What the task asks |
Working from the records below, repeat exactly the lines starting at the line that contains "BT3: 9V (plus" and ending at the line that contains "R5: 4.3k (GND, N_4) -> none", inclusive.

Information provided |
+--
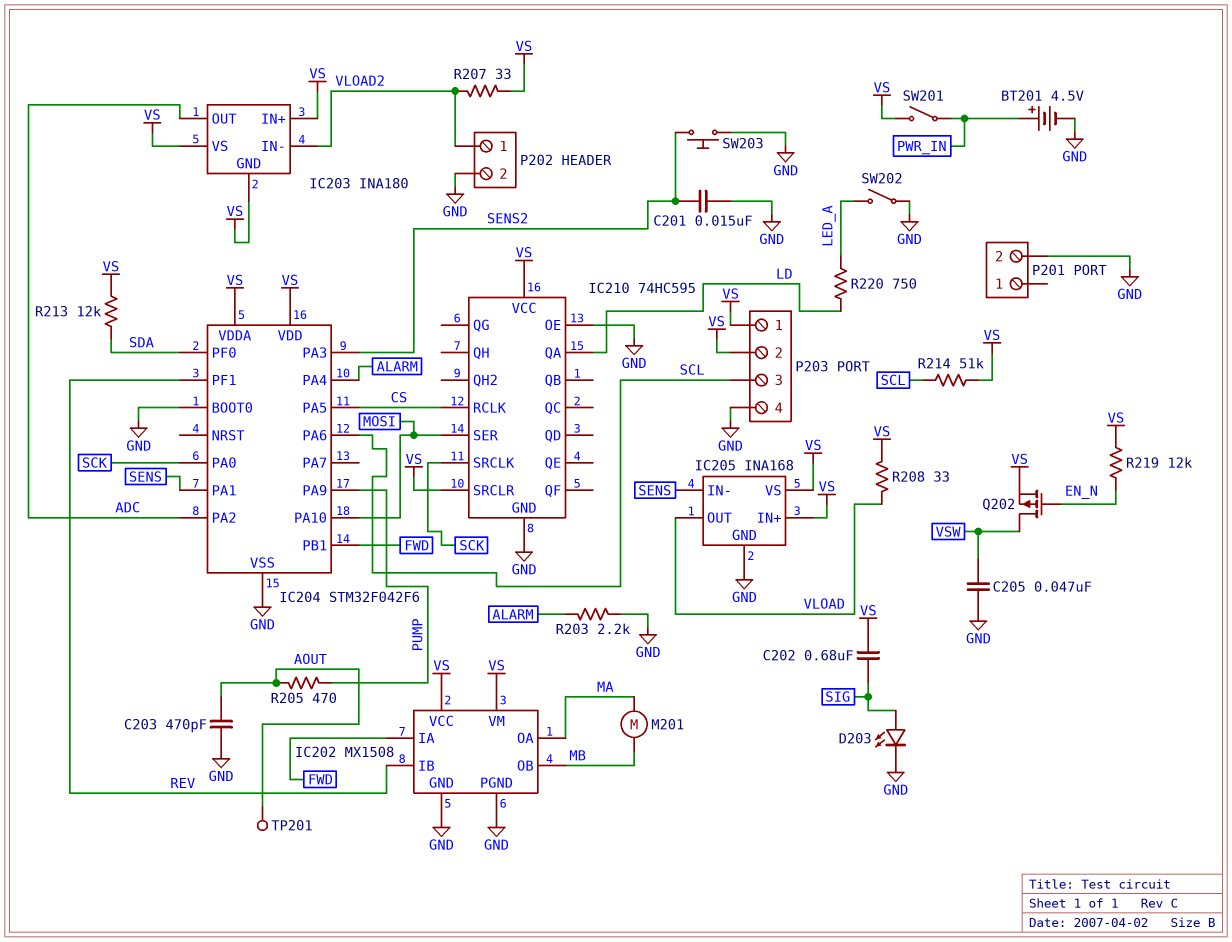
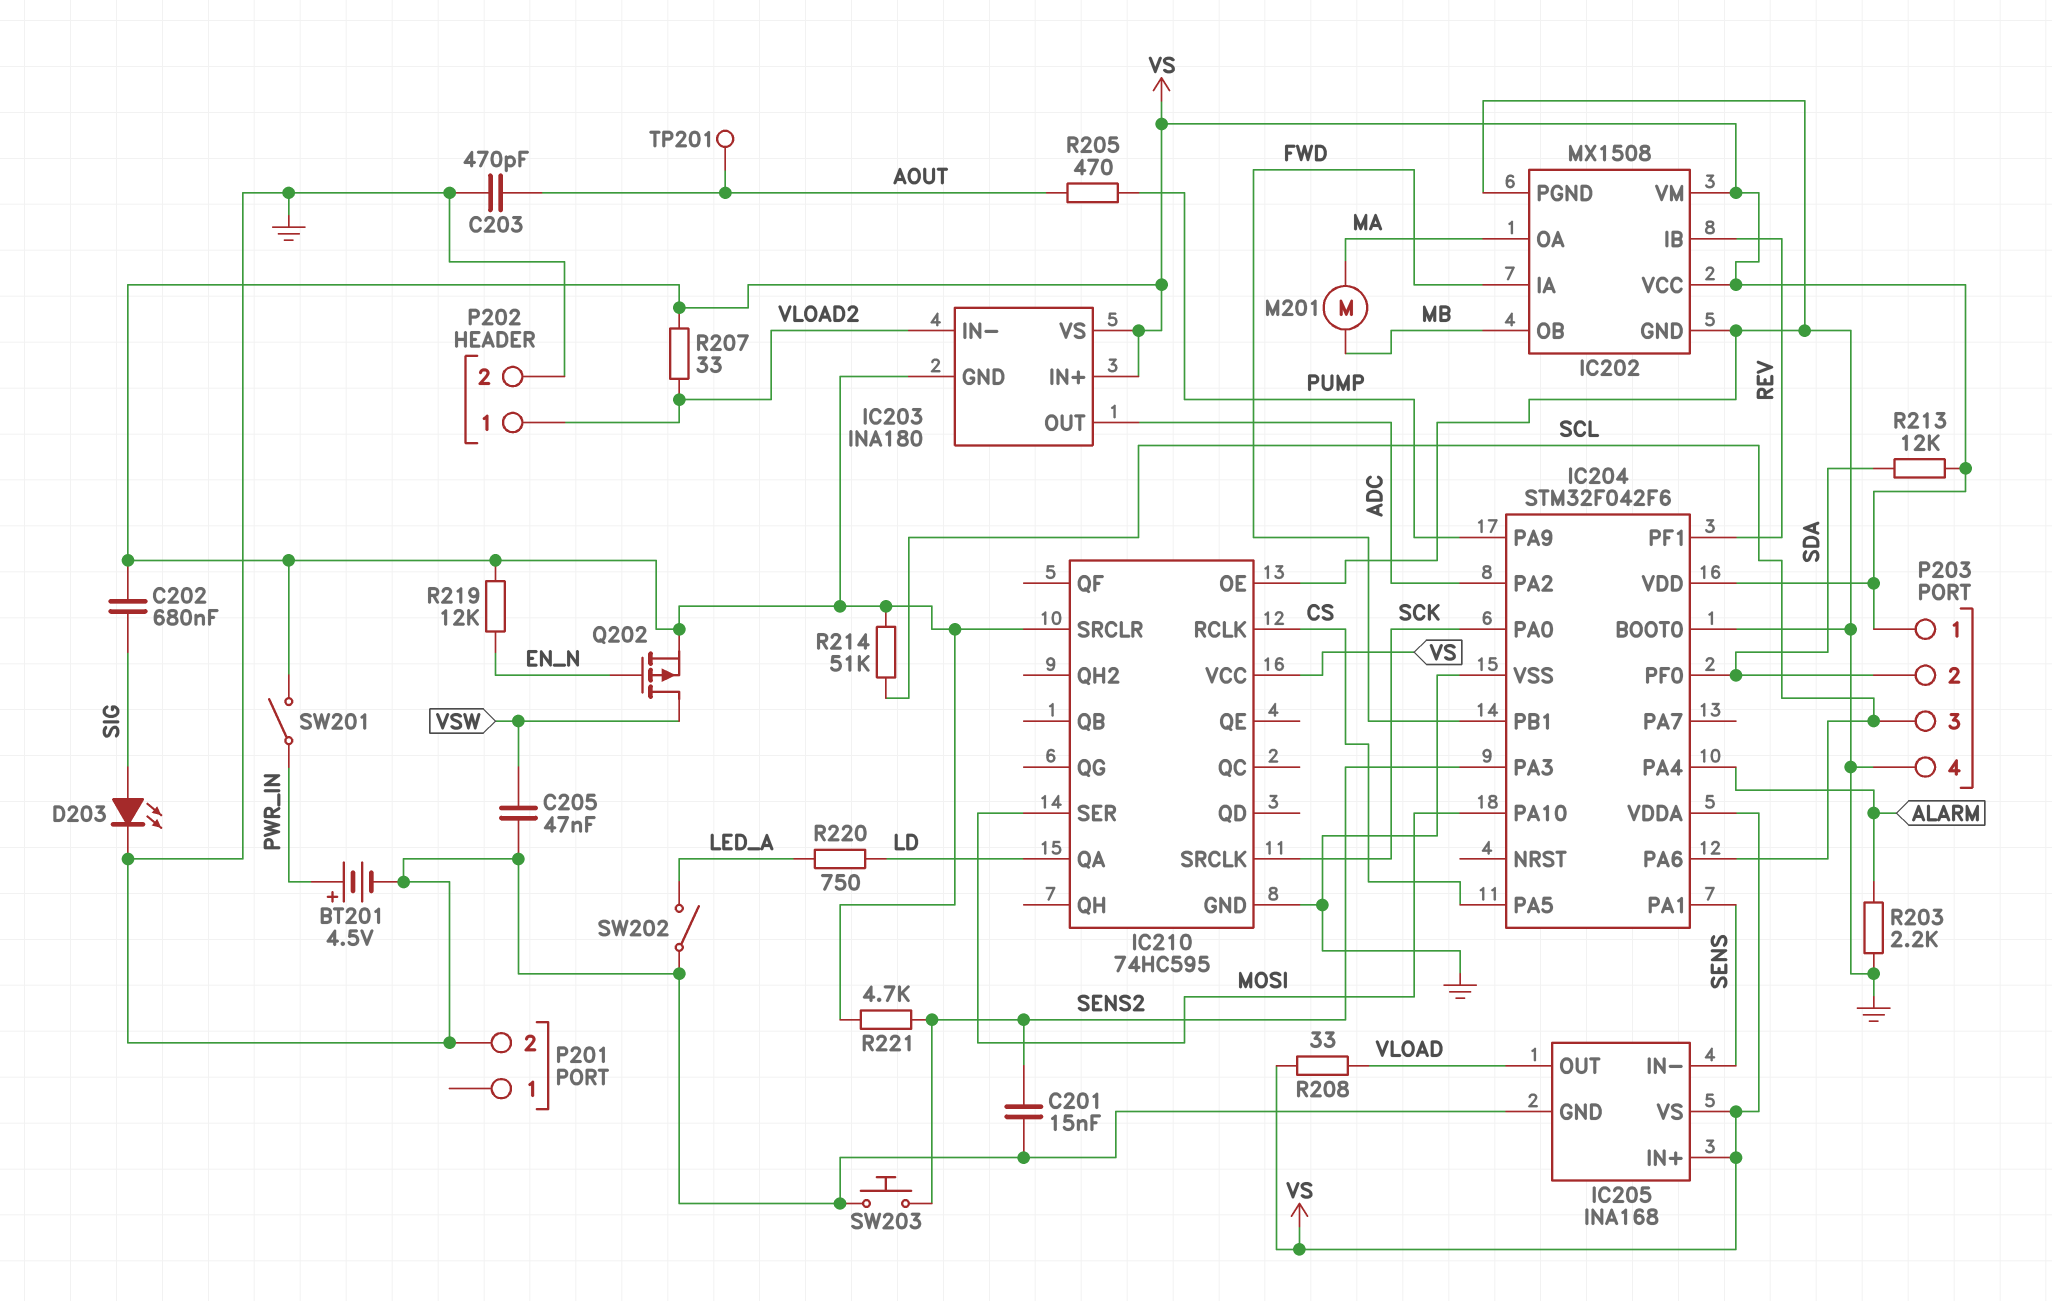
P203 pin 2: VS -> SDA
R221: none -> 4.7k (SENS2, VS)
+--
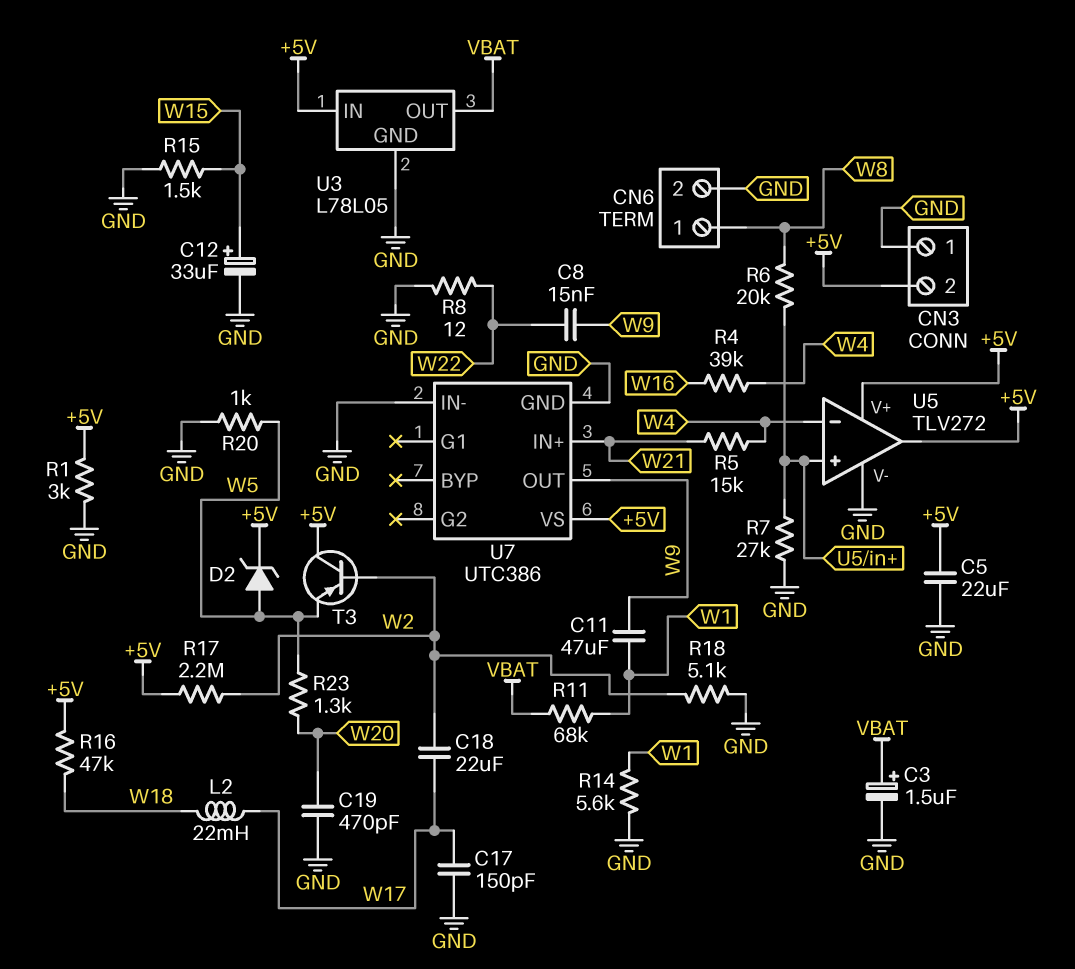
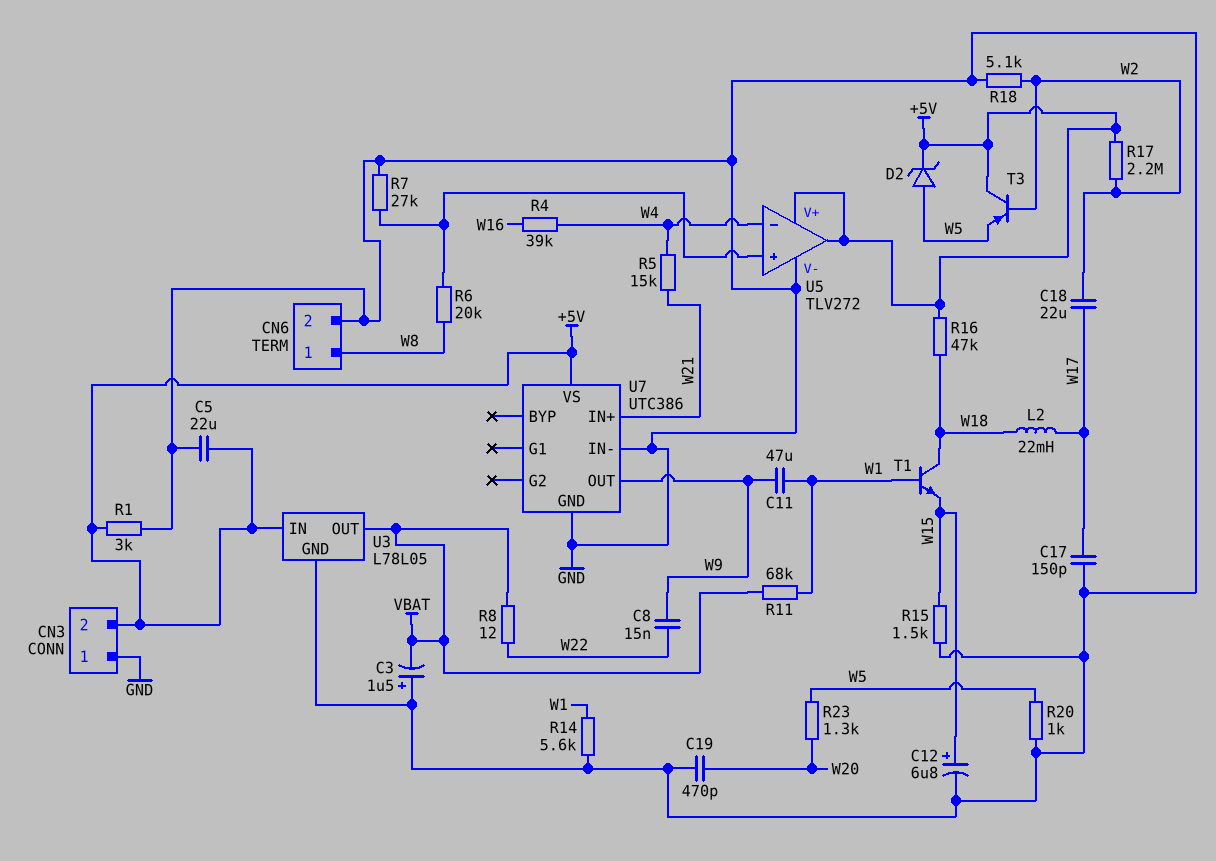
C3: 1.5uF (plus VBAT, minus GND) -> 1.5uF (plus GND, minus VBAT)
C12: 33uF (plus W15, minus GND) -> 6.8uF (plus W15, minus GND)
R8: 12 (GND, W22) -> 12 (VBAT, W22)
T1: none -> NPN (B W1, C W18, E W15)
+--
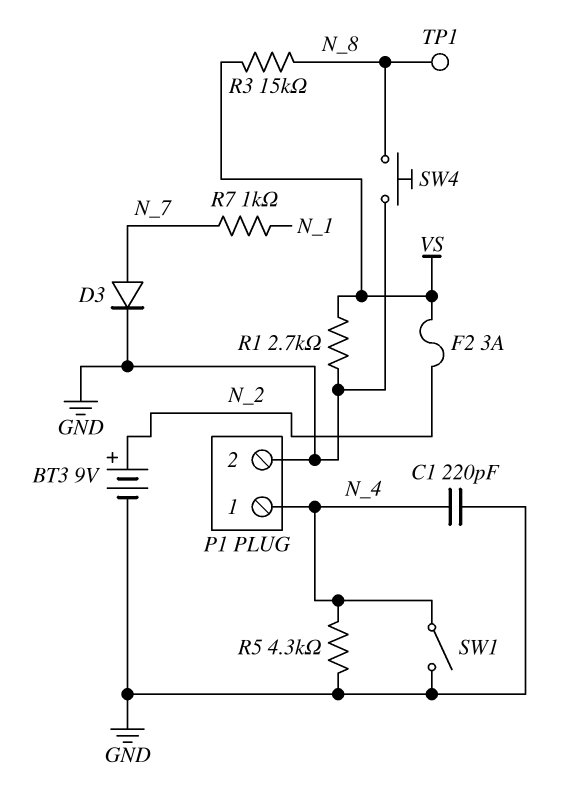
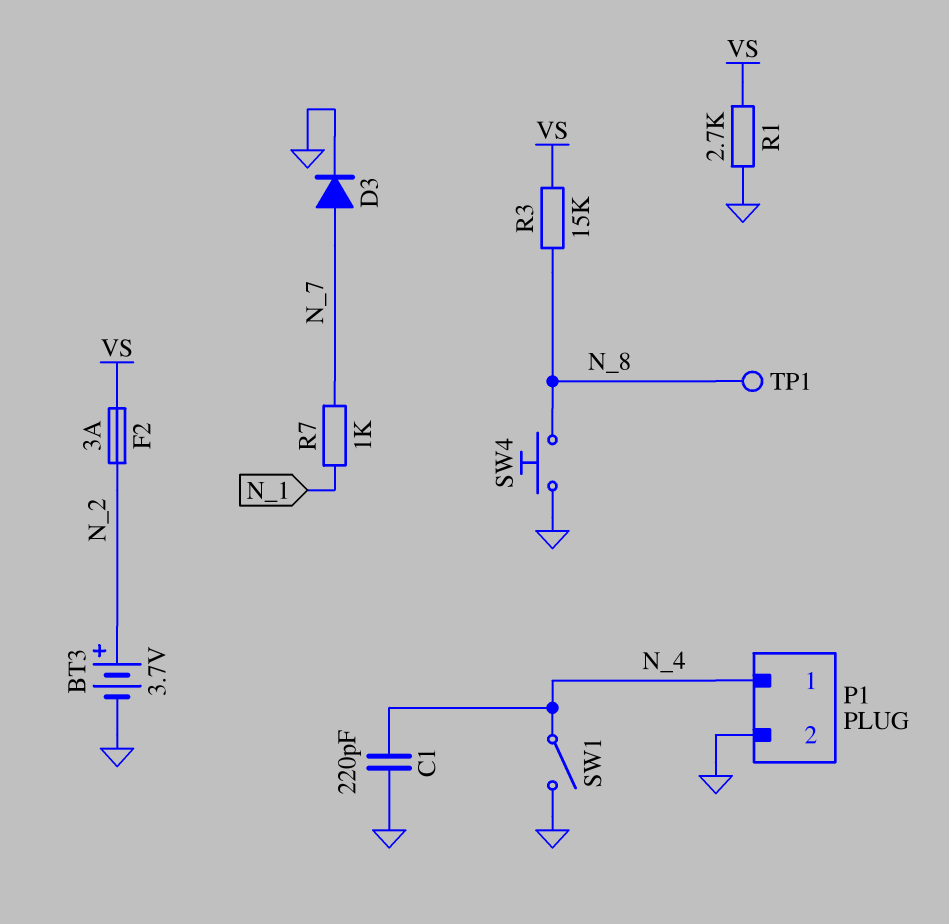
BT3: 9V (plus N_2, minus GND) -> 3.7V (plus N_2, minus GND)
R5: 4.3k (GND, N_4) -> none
+--
Exercise solution |
BT3: 9V (plus N_2, minus GND) -> 3.7V (plus N_2, minus GND)
R5: 4.3k (GND, N_4) -> none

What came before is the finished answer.